**Activity**
With the material below, print exactly the lines between the line holding "lime cone A6" and the line holding "lime brick G4:G6 level 1 -> none", inclusive. Add nothing else.

**Dataset records**
>>>>
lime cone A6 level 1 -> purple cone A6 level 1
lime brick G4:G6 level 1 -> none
<<<<
>>>>
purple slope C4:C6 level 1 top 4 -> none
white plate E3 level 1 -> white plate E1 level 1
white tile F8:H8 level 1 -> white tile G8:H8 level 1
<<<<
>>>>
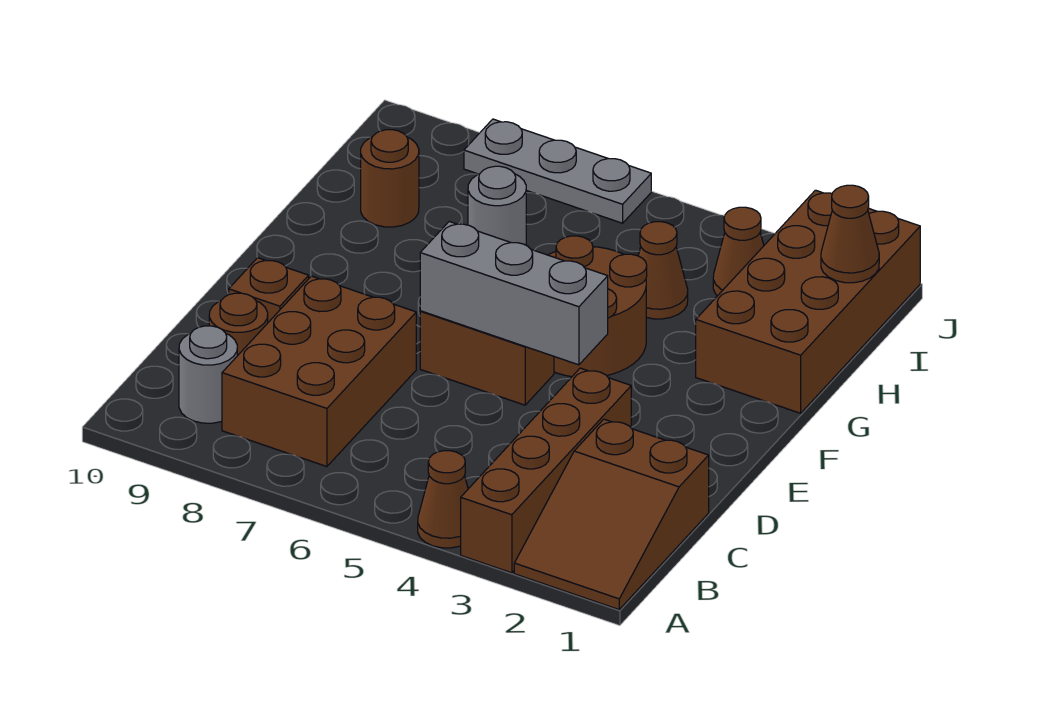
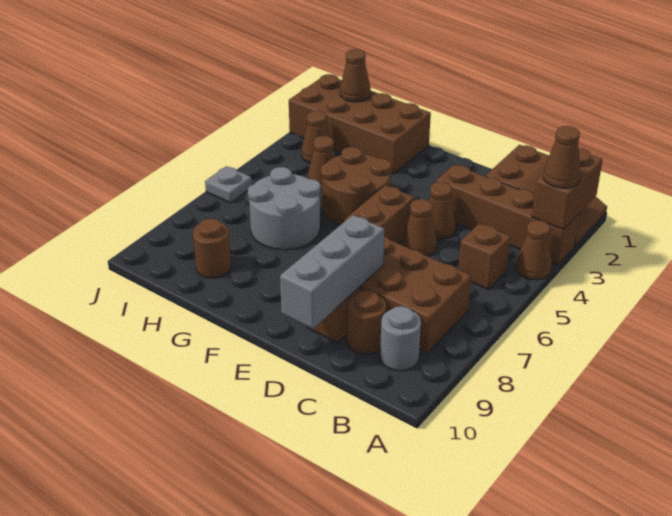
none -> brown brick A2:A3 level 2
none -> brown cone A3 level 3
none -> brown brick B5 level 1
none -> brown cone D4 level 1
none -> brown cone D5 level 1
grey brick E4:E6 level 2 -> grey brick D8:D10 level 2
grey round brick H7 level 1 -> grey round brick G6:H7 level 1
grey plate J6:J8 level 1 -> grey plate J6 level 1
<<<<
**Output for this task**
lime cone A6 level 1 -> purple cone A6 level 1
lime brick G4:G6 level 1 -> none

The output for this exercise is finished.